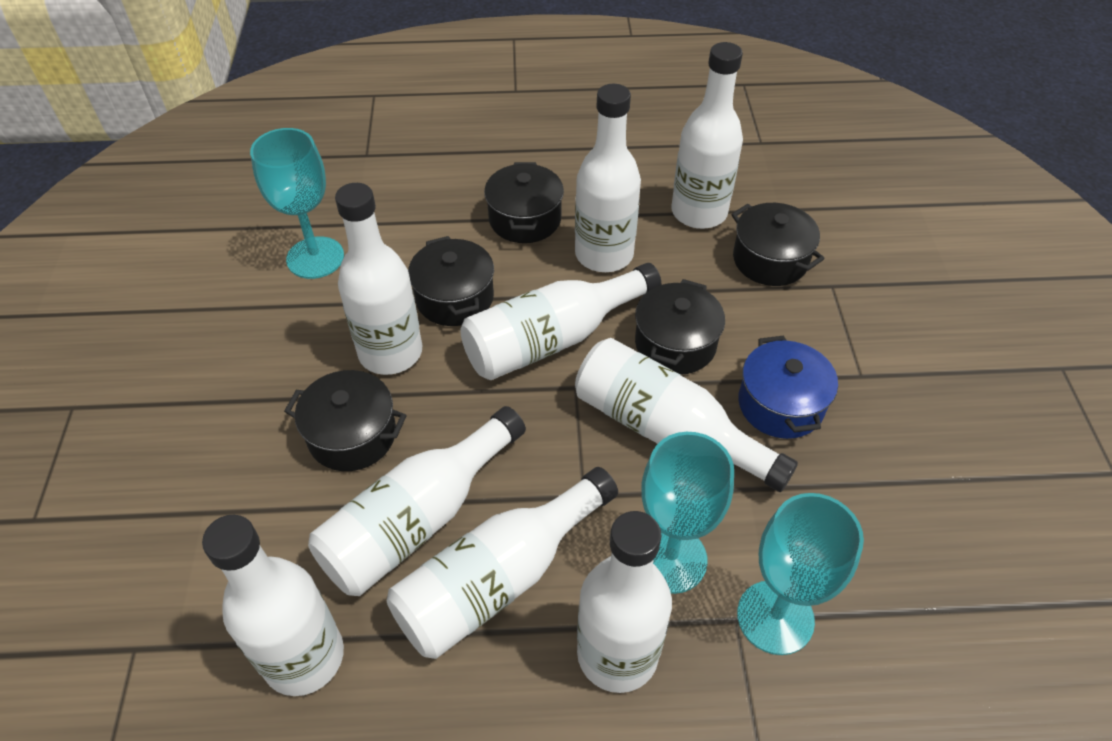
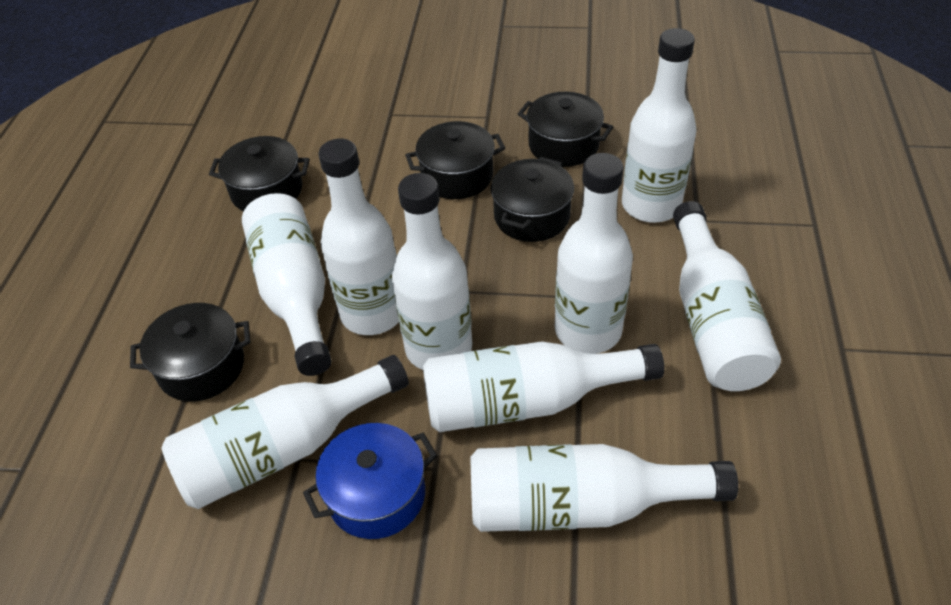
turquoise goblet: 3 -> 0

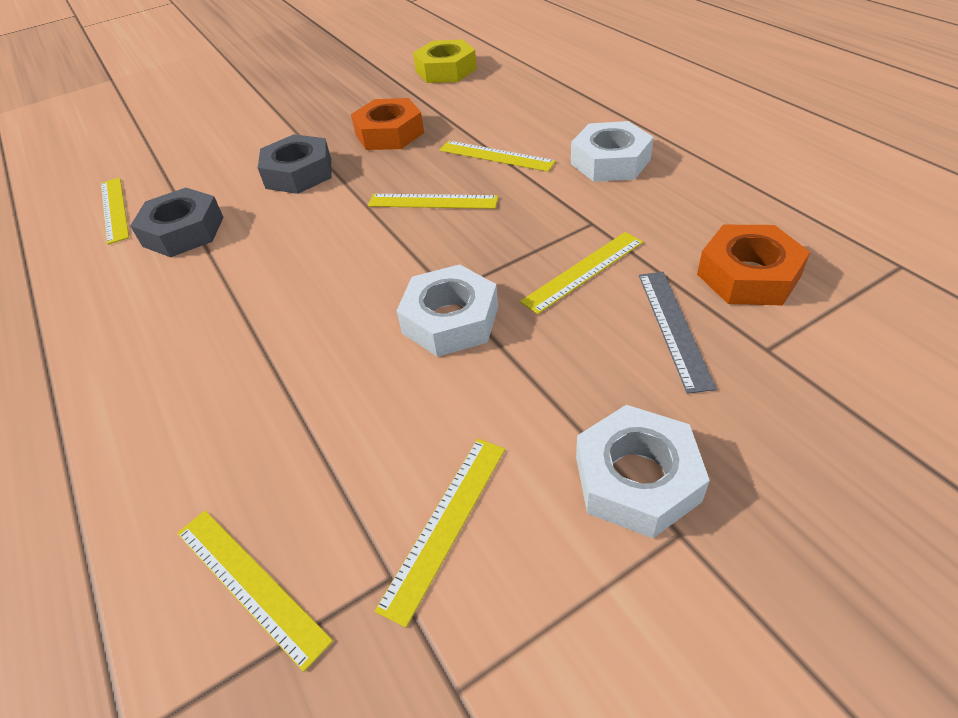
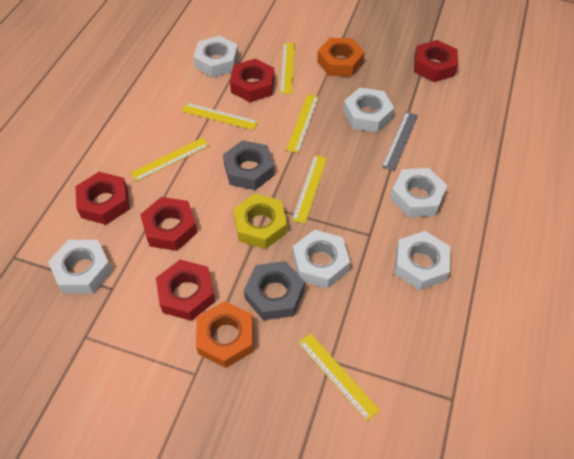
red nut: 0 -> 5
white nut: 3 -> 6

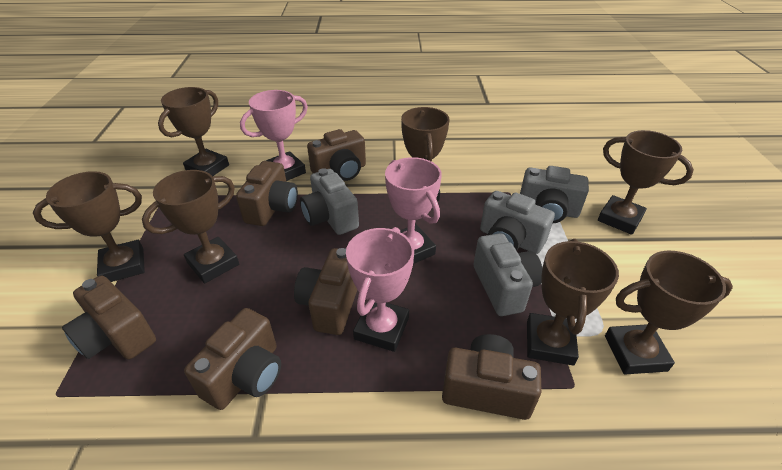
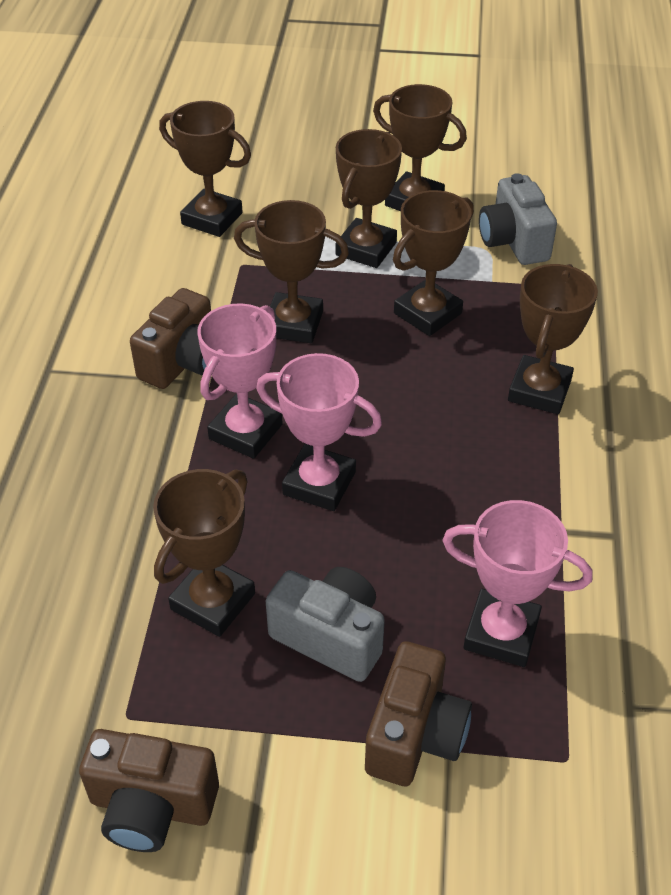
brown camera: 6 -> 3
grey camera: 4 -> 2

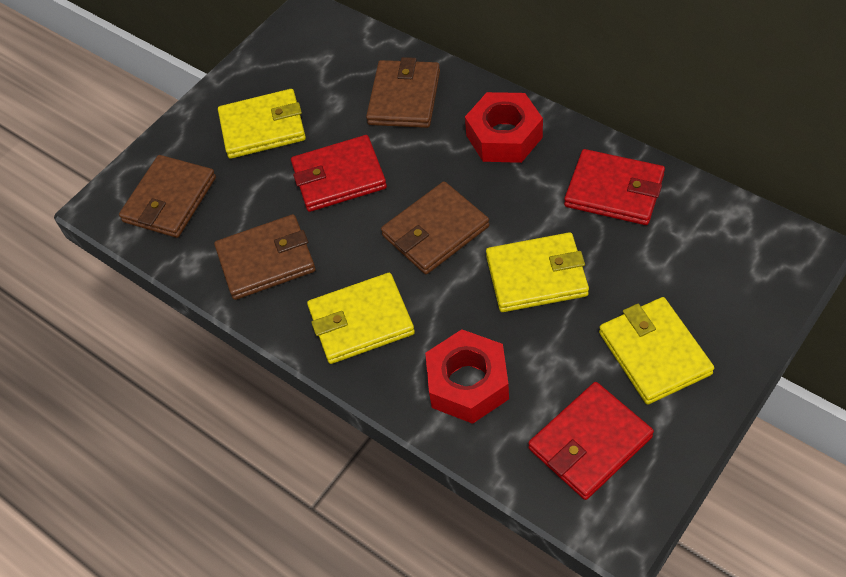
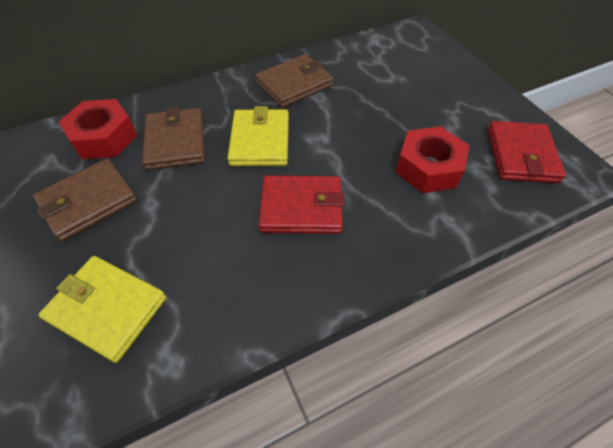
brown wallet: 4 -> 3
red wallet: 3 -> 2
yellow wallet: 4 -> 2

━━━━━━━━

• EXERCISE
Find how many lines of the listing include the word "wallet" and answer with that count by itself.

• REPLY
3